_Records drawn from a dataset_
____________
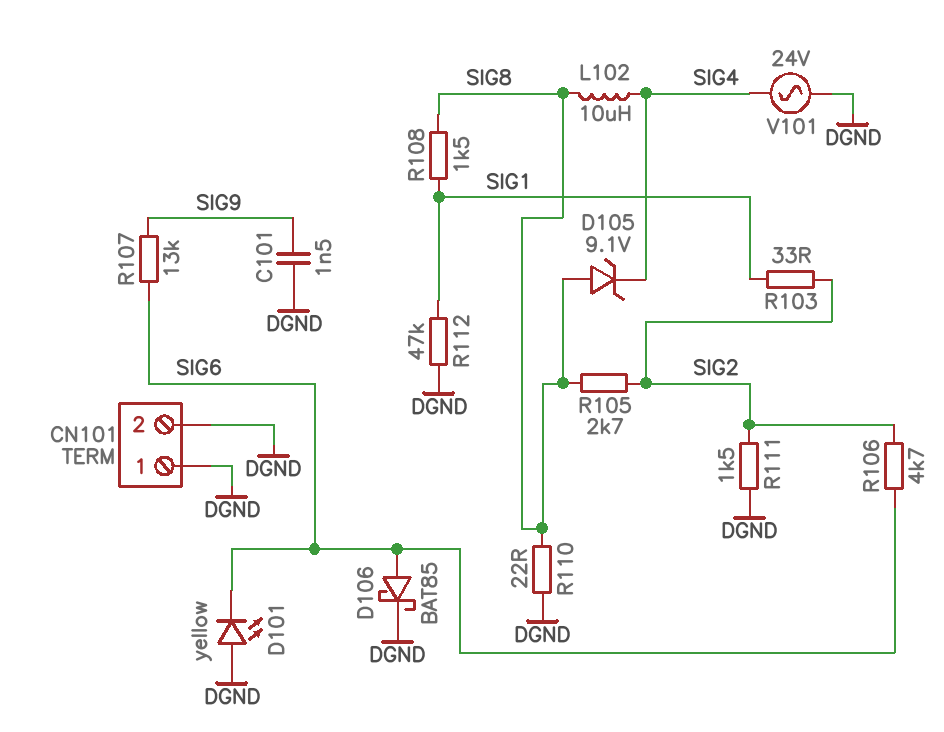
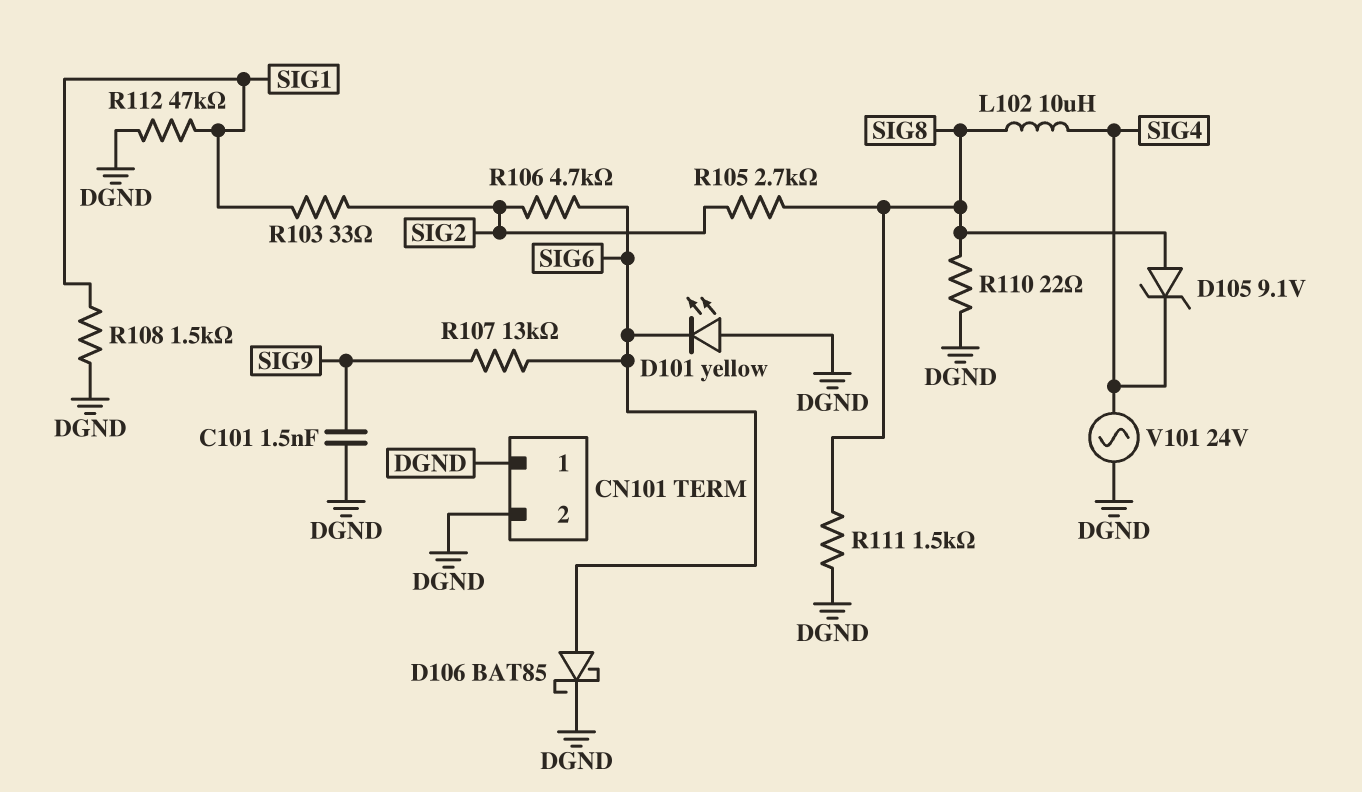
R108: 1.5k (SIG1, SIG8) -> 1.5k (DGND, SIG1)
R111: 1.5k (DGND, SIG2) -> 1.5k (DGND, SIG8)

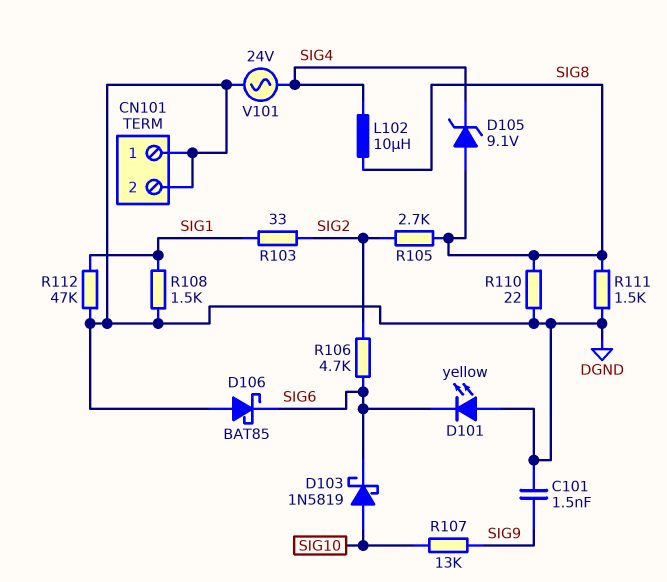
D103: none -> schottky 1N5819 (A SIG10, K SIG6)
D106: schottky BAT85 (A SIG6, K DGND) -> schottky BAT85 (A DGND, K SIG6)
R107: 13k (SIG6, SIG9) -> 13k (SIG9, SIG10)

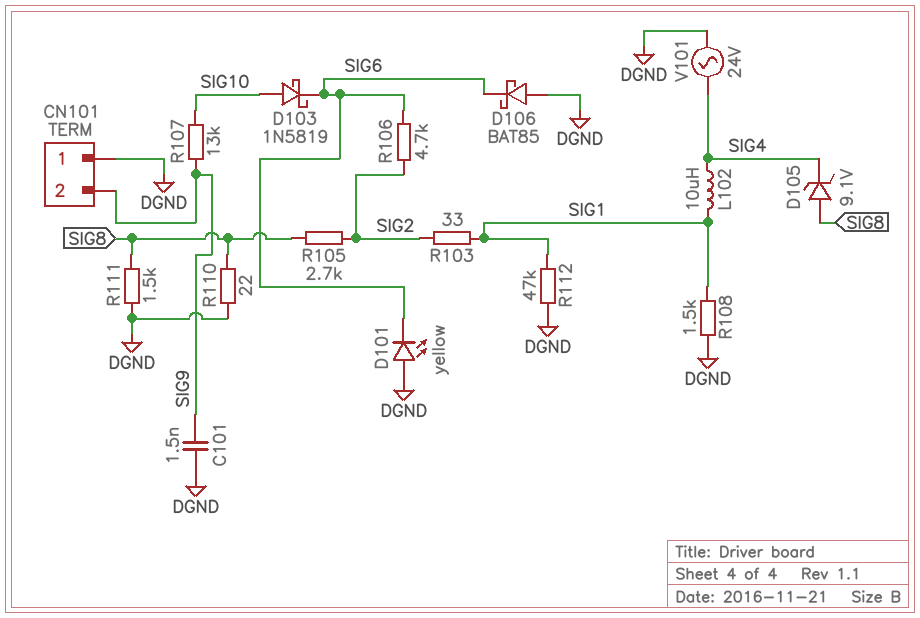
CN101 pin 2: DGND -> SIG9
L102: 10uH (SIG4, SIG8) -> 10uH (SIG1, SIG4)

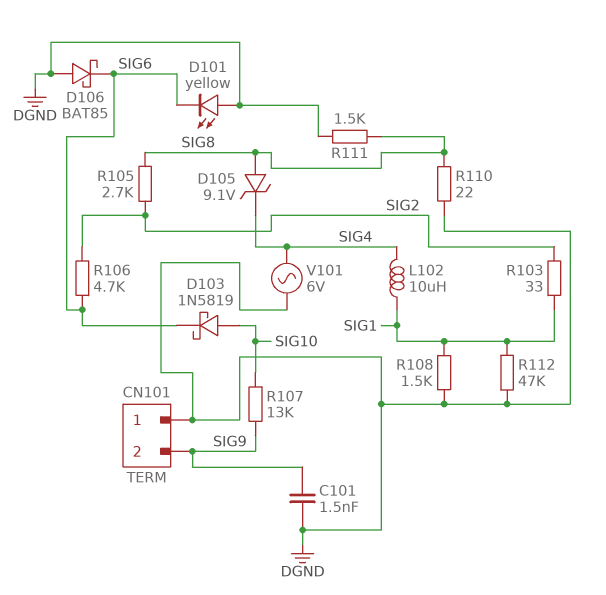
V101: AC 24V (DGND, SIG4) -> AC 6V (DGND, SIG4)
____________
_What to work on_
Look through the entries. Copy out each line with "schottky" in it.

_Answer box_
D103: none -> schottky 1N5819 (A SIG10, K SIG6)
D106: schottky BAT85 (A SIG6, K DGND) -> schottky BAT85 (A DGND, K SIG6)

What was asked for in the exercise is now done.